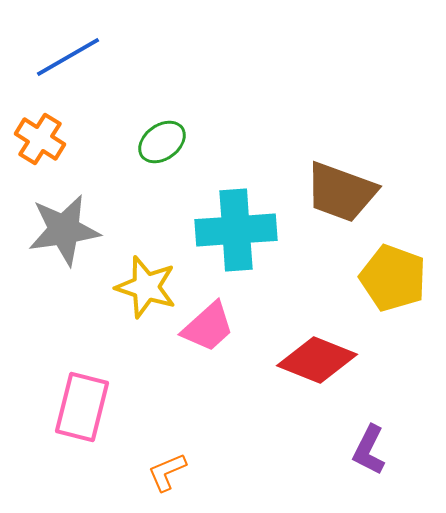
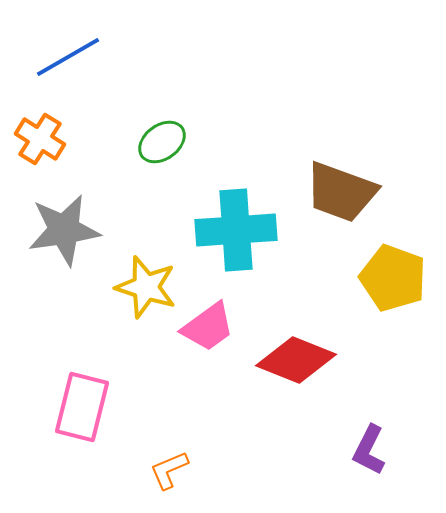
pink trapezoid: rotated 6 degrees clockwise
red diamond: moved 21 px left
orange L-shape: moved 2 px right, 2 px up
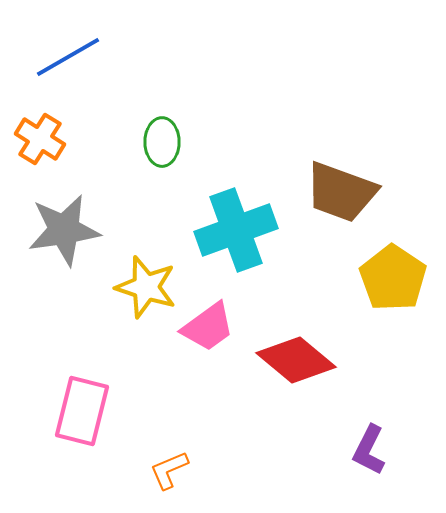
green ellipse: rotated 54 degrees counterclockwise
cyan cross: rotated 16 degrees counterclockwise
yellow pentagon: rotated 14 degrees clockwise
red diamond: rotated 18 degrees clockwise
pink rectangle: moved 4 px down
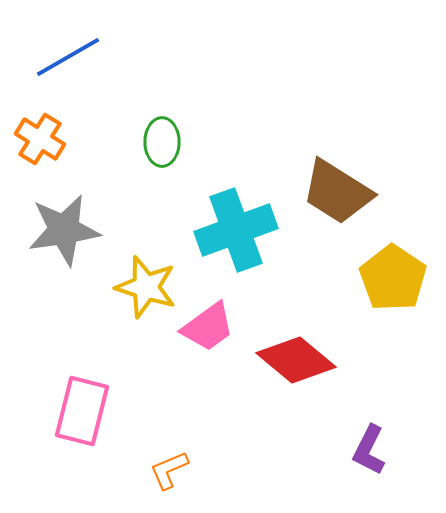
brown trapezoid: moved 4 px left; rotated 12 degrees clockwise
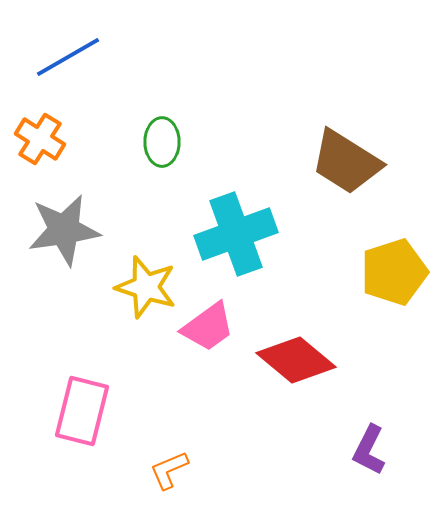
brown trapezoid: moved 9 px right, 30 px up
cyan cross: moved 4 px down
yellow pentagon: moved 1 px right, 6 px up; rotated 20 degrees clockwise
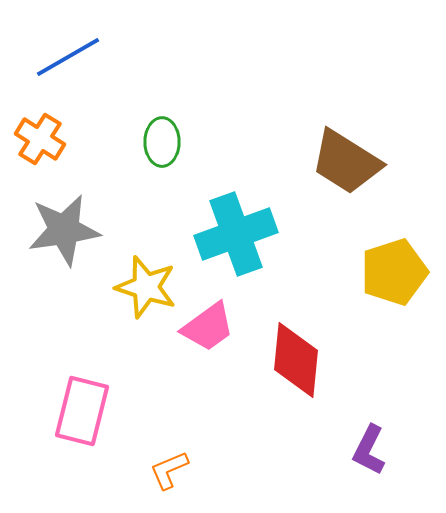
red diamond: rotated 56 degrees clockwise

******************************

**WORK TO DO**
Return every text line in the data above word for word, in order. Leave the pictures out.

**TASK OUTPUT**
pink trapezoid: rotated 6 degrees clockwise
red diamond: moved 21 px left
orange L-shape: moved 2 px right, 2 px up
green ellipse: rotated 54 degrees counterclockwise
cyan cross: rotated 16 degrees counterclockwise
yellow pentagon: rotated 14 degrees clockwise
red diamond: rotated 18 degrees clockwise
pink rectangle: moved 4 px down
brown trapezoid: moved 4 px left; rotated 12 degrees clockwise
brown trapezoid: moved 9 px right, 30 px up
cyan cross: moved 4 px down
yellow pentagon: moved 1 px right, 6 px up; rotated 20 degrees clockwise
red diamond: rotated 56 degrees clockwise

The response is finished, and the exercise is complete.